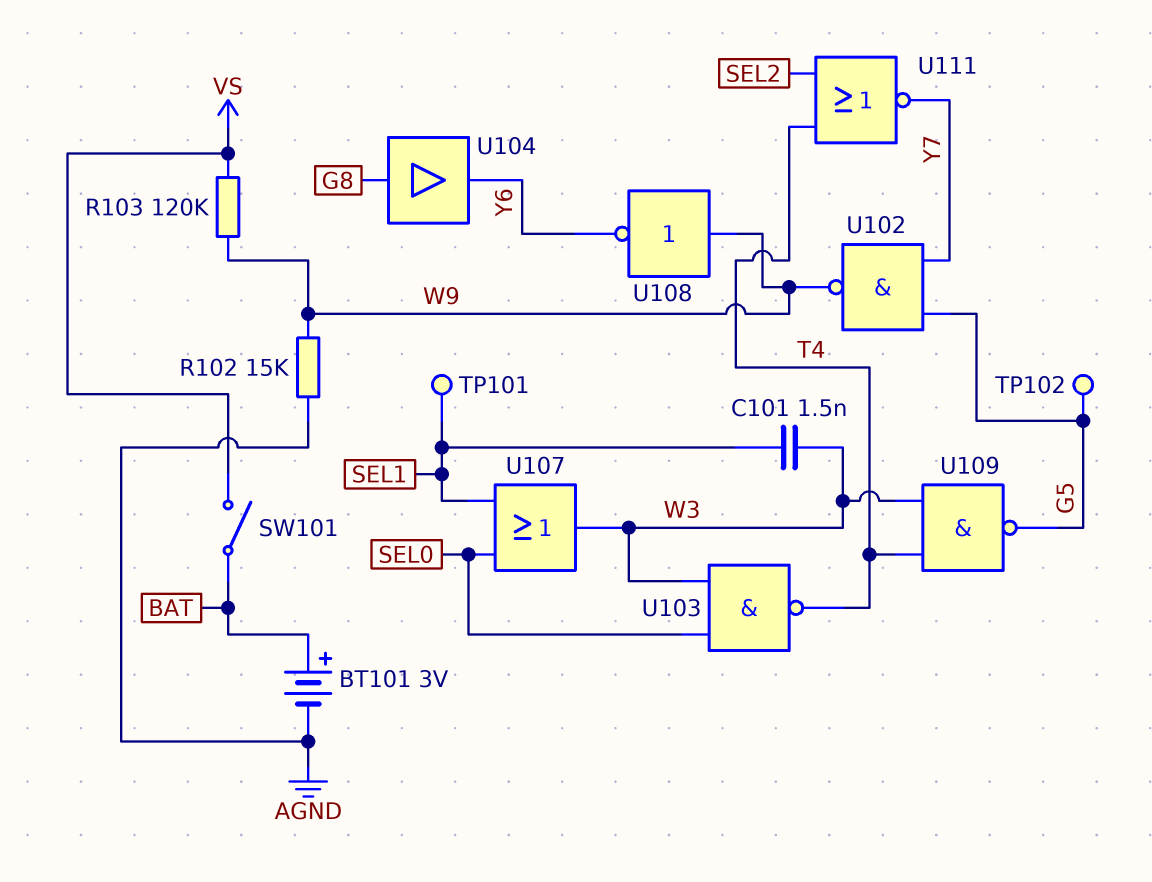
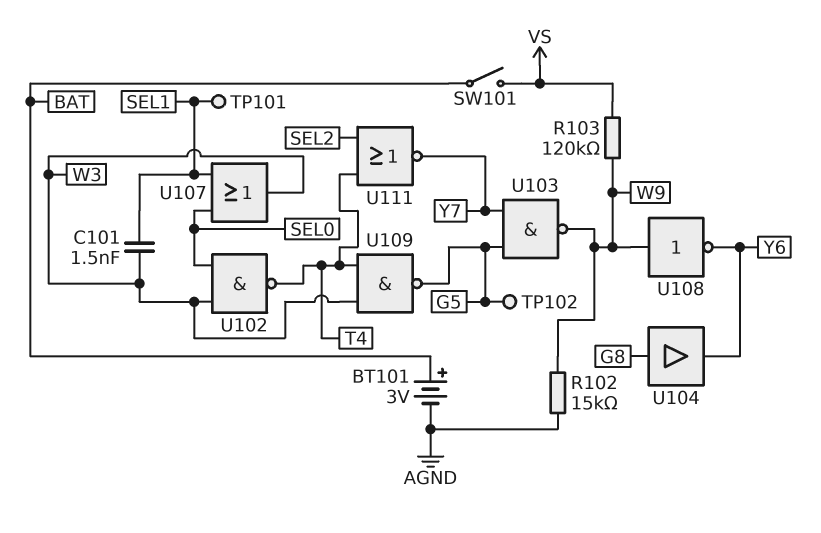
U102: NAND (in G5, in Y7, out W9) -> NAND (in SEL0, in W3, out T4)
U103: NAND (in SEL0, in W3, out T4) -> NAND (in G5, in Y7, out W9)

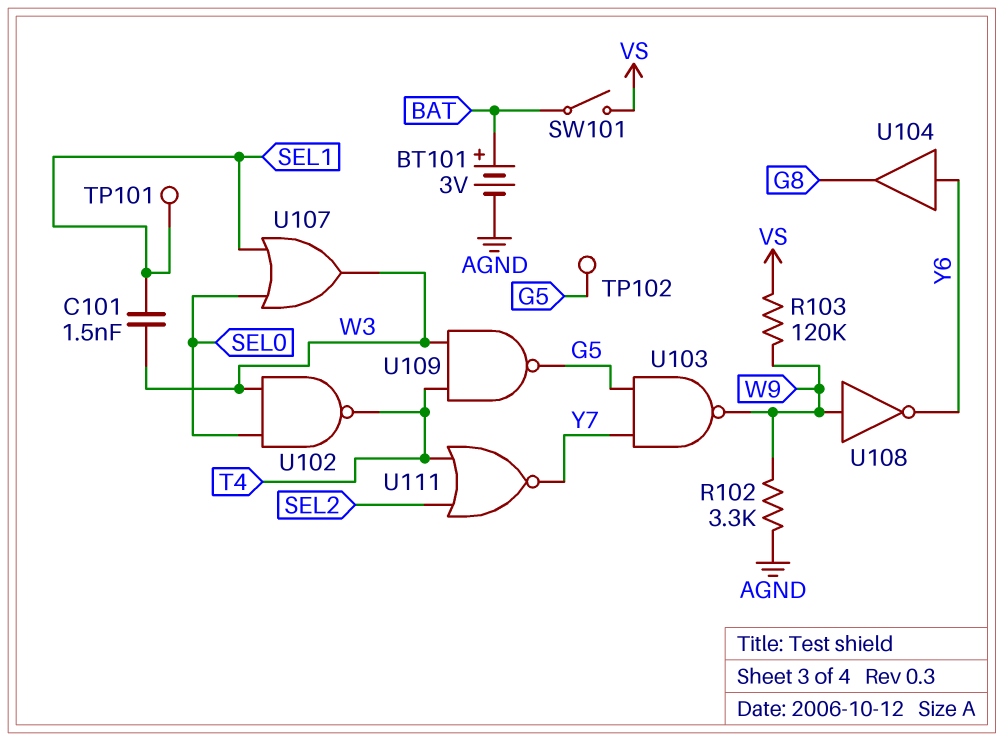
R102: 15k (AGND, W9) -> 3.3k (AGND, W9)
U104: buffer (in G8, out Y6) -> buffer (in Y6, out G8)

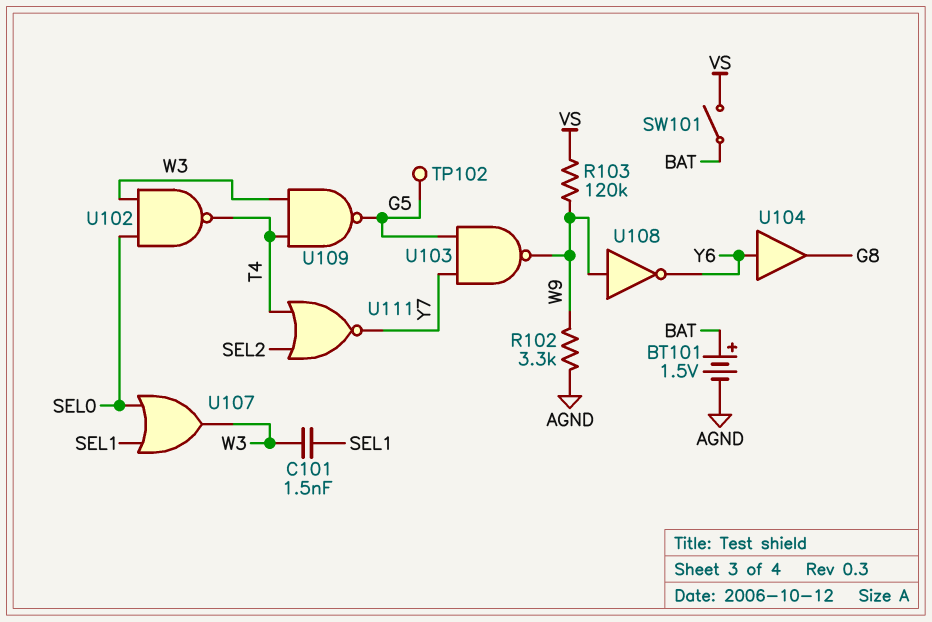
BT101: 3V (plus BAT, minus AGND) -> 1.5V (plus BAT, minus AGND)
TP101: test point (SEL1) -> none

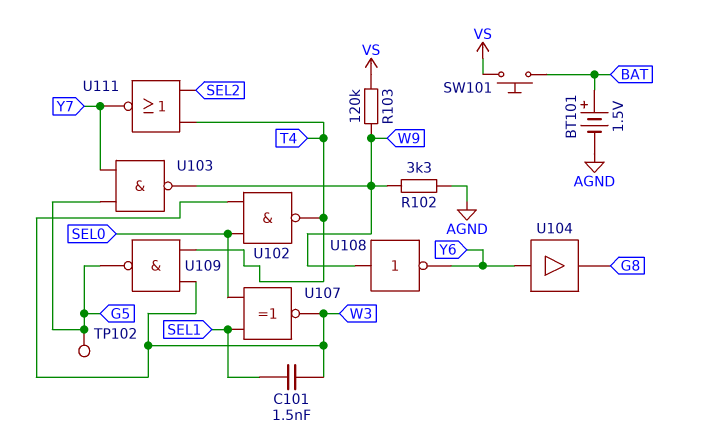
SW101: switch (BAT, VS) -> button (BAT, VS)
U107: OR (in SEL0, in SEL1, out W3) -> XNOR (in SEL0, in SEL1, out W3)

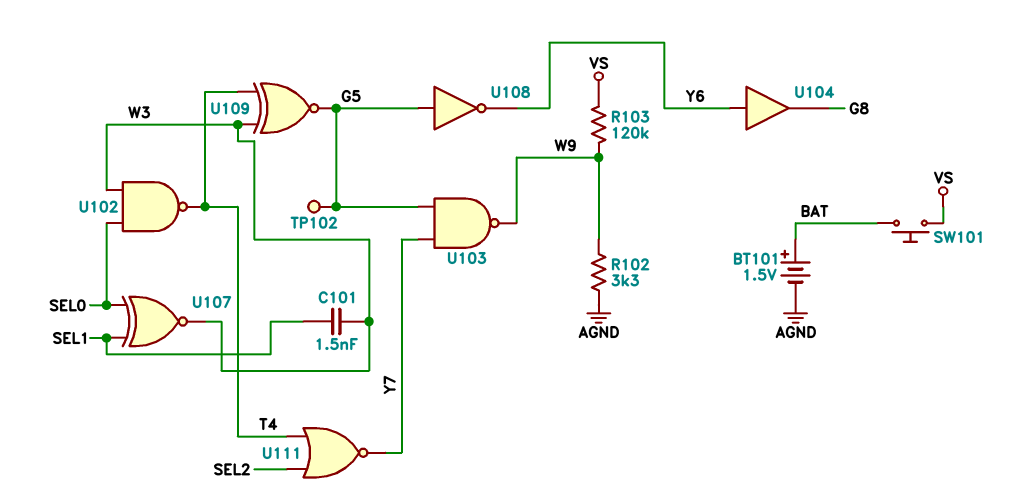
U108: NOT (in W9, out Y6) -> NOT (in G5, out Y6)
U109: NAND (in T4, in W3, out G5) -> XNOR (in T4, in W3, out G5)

···

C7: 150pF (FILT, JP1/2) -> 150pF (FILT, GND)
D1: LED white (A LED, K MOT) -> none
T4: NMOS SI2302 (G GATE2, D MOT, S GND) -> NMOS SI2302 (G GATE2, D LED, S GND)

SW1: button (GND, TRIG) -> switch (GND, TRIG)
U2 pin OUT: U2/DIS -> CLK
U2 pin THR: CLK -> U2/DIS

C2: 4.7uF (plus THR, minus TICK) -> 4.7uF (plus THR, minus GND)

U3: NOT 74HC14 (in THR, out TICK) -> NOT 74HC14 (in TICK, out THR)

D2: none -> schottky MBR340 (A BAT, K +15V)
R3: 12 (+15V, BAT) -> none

···

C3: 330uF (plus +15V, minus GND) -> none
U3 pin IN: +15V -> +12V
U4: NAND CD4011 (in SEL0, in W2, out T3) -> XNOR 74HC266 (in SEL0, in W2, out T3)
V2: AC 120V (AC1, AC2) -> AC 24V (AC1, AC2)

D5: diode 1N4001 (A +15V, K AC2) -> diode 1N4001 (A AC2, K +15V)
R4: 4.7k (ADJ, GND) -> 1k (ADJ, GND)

···

> Brief: Return exactly, and only, the lines above starting at the line that contains "D2: none -> schottky MBR340 (A BAT, K +15V)" and ending at the line that contains "R3: 12 (+15V, BAT) -> none".

> Response area:
D2: none -> schottky MBR340 (A BAT, K +15V)
R3: 12 (+15V, BAT) -> none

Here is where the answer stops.